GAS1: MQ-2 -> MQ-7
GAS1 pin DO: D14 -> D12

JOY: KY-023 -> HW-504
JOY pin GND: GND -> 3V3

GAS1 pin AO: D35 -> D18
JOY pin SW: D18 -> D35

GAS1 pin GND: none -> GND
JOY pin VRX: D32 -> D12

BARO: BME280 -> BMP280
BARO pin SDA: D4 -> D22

==

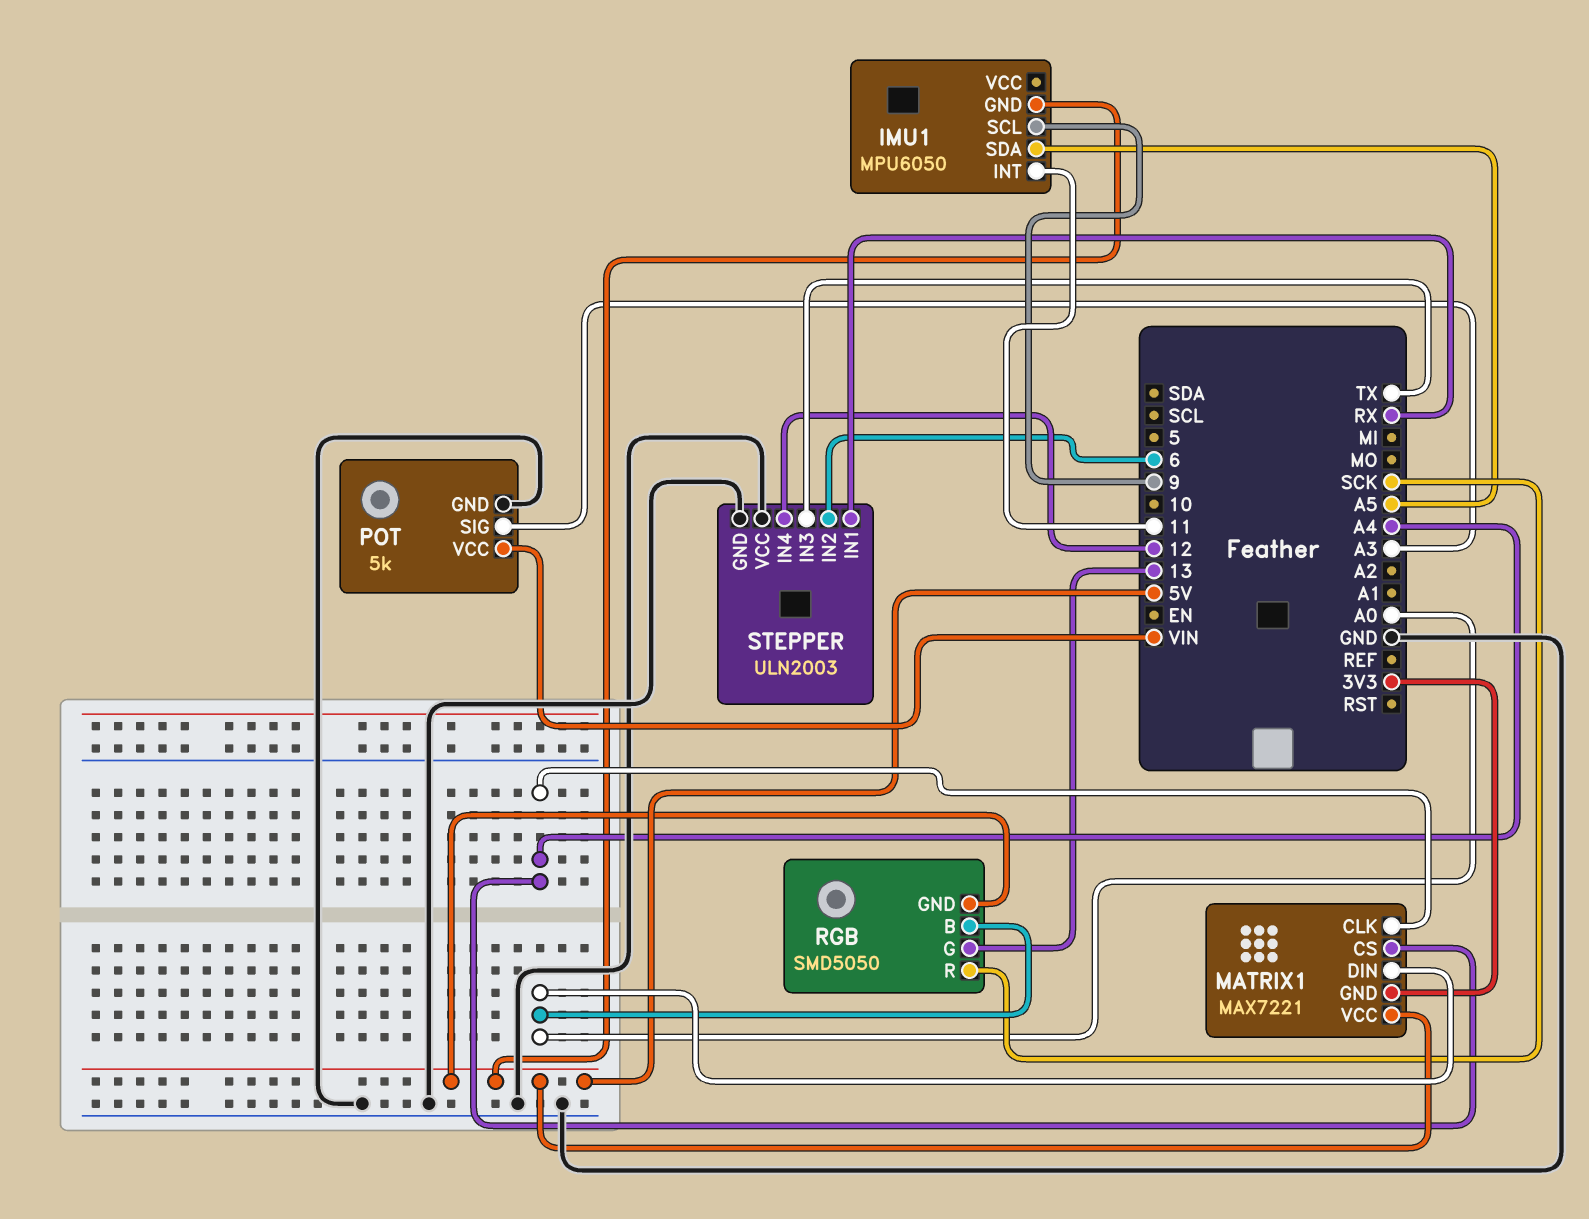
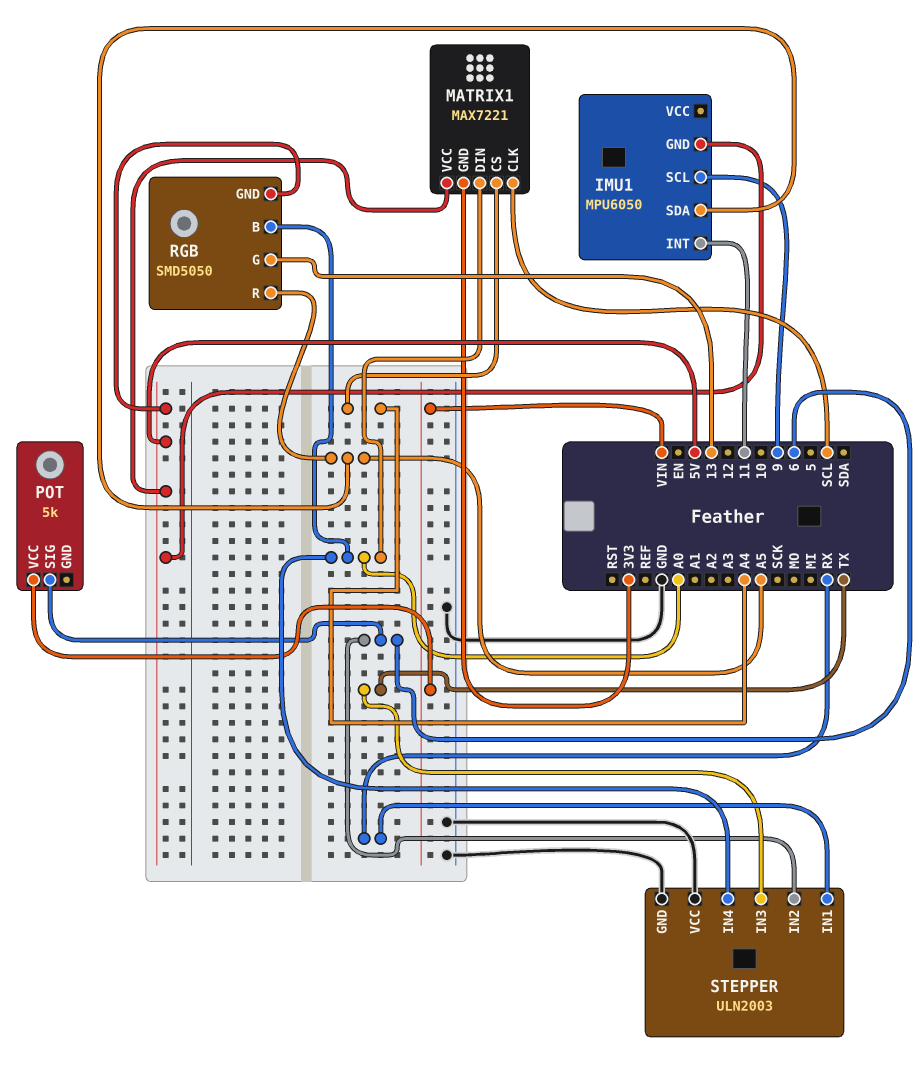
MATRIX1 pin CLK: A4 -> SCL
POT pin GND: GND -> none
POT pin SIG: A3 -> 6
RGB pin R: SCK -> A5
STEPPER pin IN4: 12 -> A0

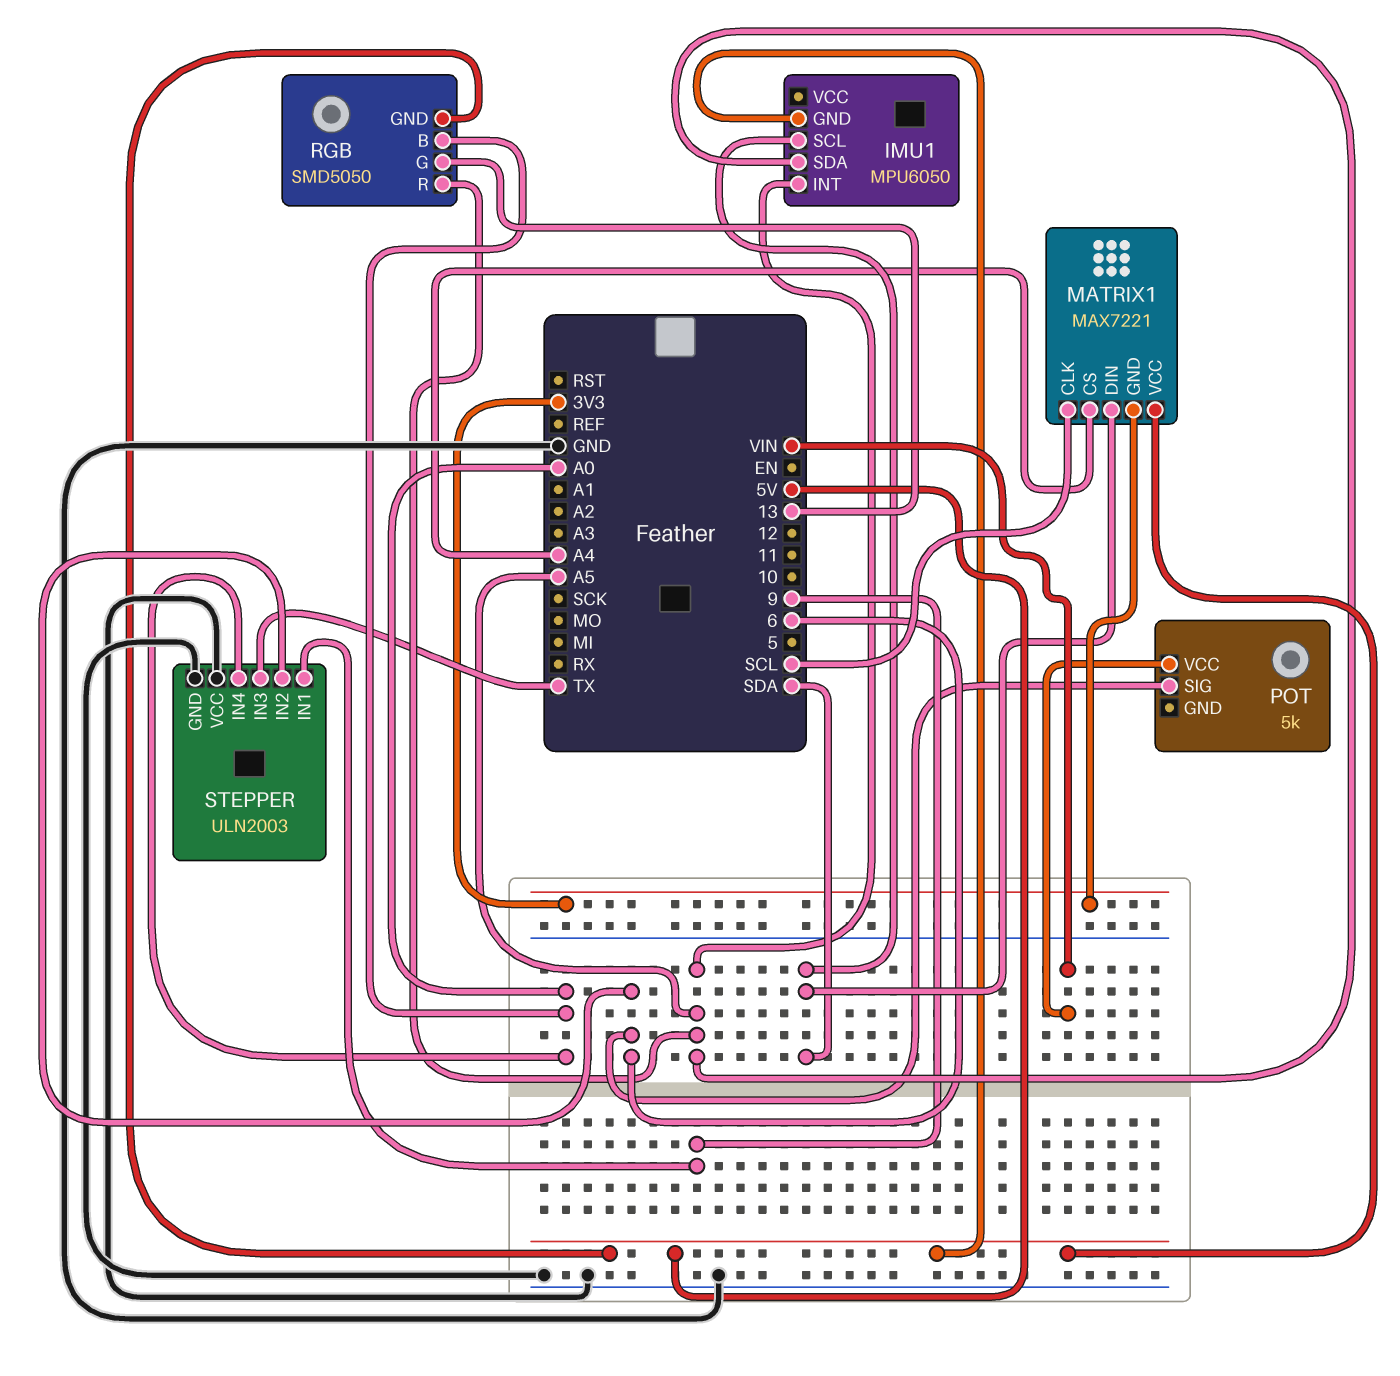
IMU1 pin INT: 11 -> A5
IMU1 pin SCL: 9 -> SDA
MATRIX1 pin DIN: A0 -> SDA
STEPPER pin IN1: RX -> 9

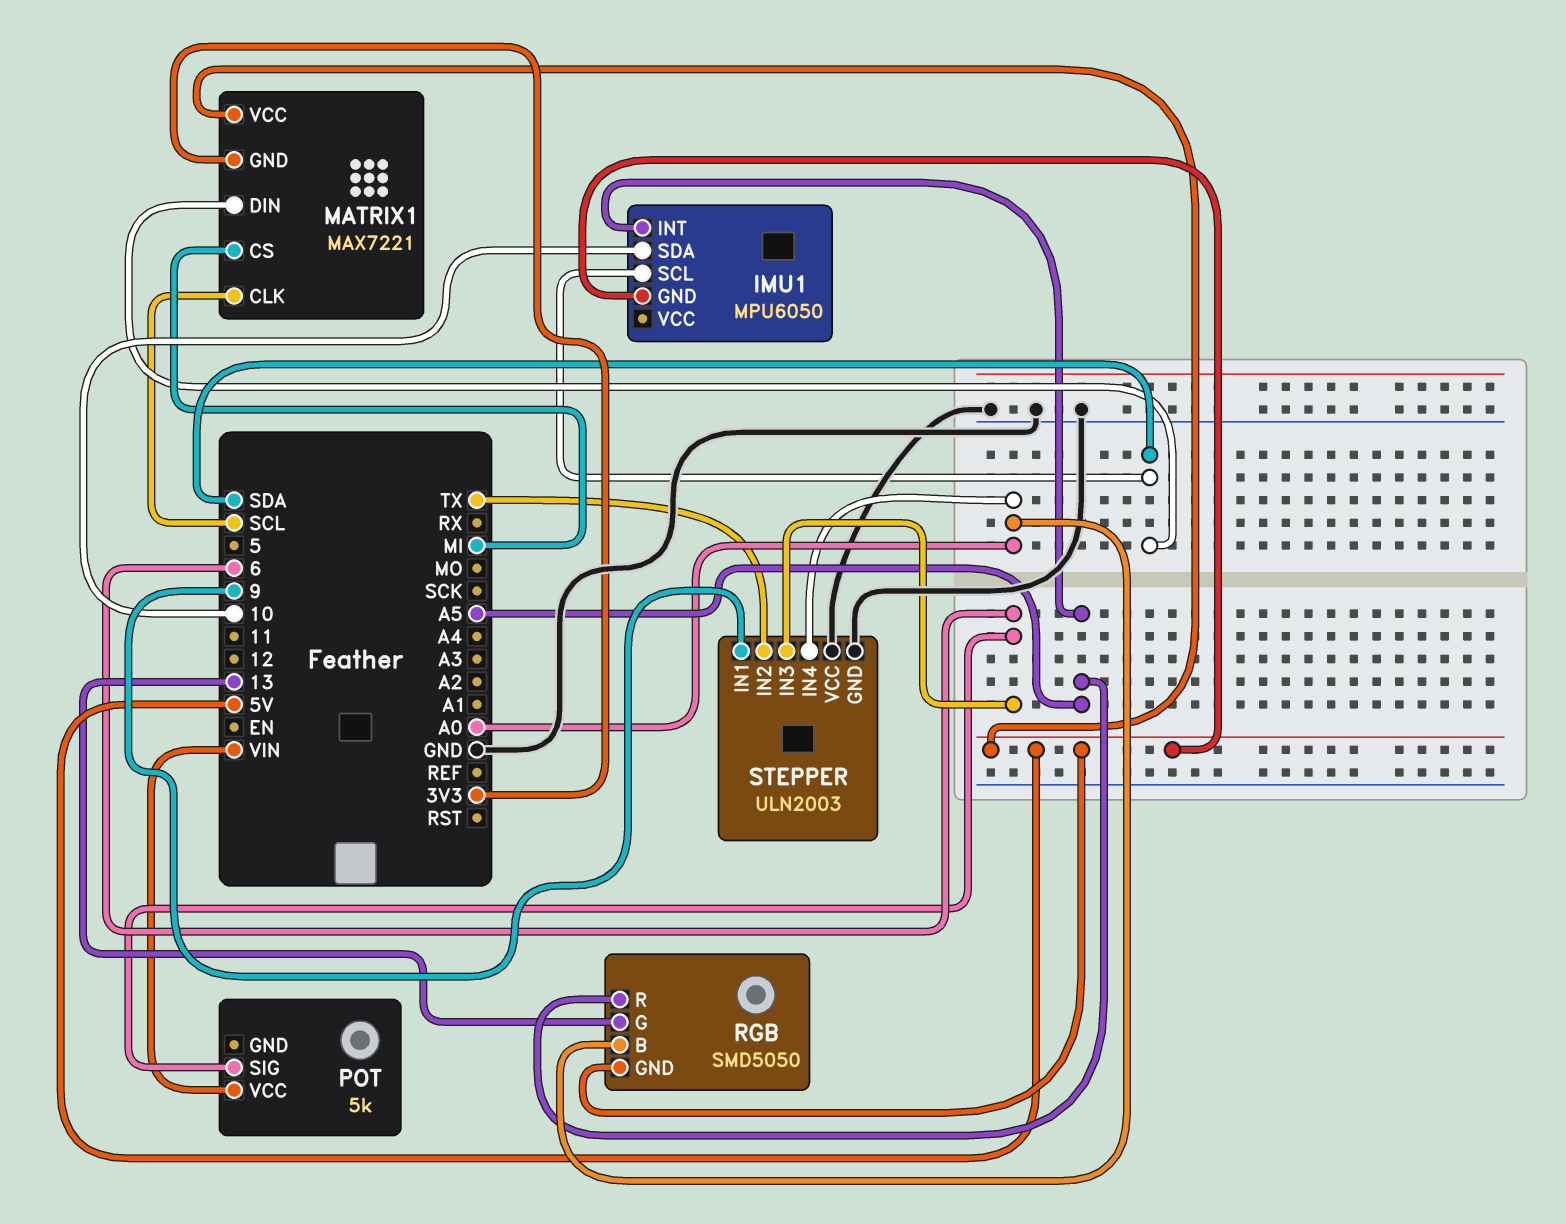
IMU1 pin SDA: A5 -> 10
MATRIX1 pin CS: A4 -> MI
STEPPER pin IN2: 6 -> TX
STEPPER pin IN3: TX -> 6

- [Work to be completed]: Copy everything above from the line holding "POT pin SIG: A3 -> 6" down to the line holding "STEPPER pin IN3: TX -> 6", both ends included, exactly as it stands and without the pictures.

- [Solution for this exercise]:
POT pin SIG: A3 -> 6
RGB pin R: SCK -> A5
STEPPER pin IN4: 12 -> A0

IMU1 pin INT: 11 -> A5
IMU1 pin SCL: 9 -> SDA
MATRIX1 pin DIN: A0 -> SDA
STEPPER pin IN1: RX -> 9

IMU1 pin SDA: A5 -> 10
MATRIX1 pin CS: A4 -> MI
STEPPER pin IN2: 6 -> TX
STEPPER pin IN3: TX -> 6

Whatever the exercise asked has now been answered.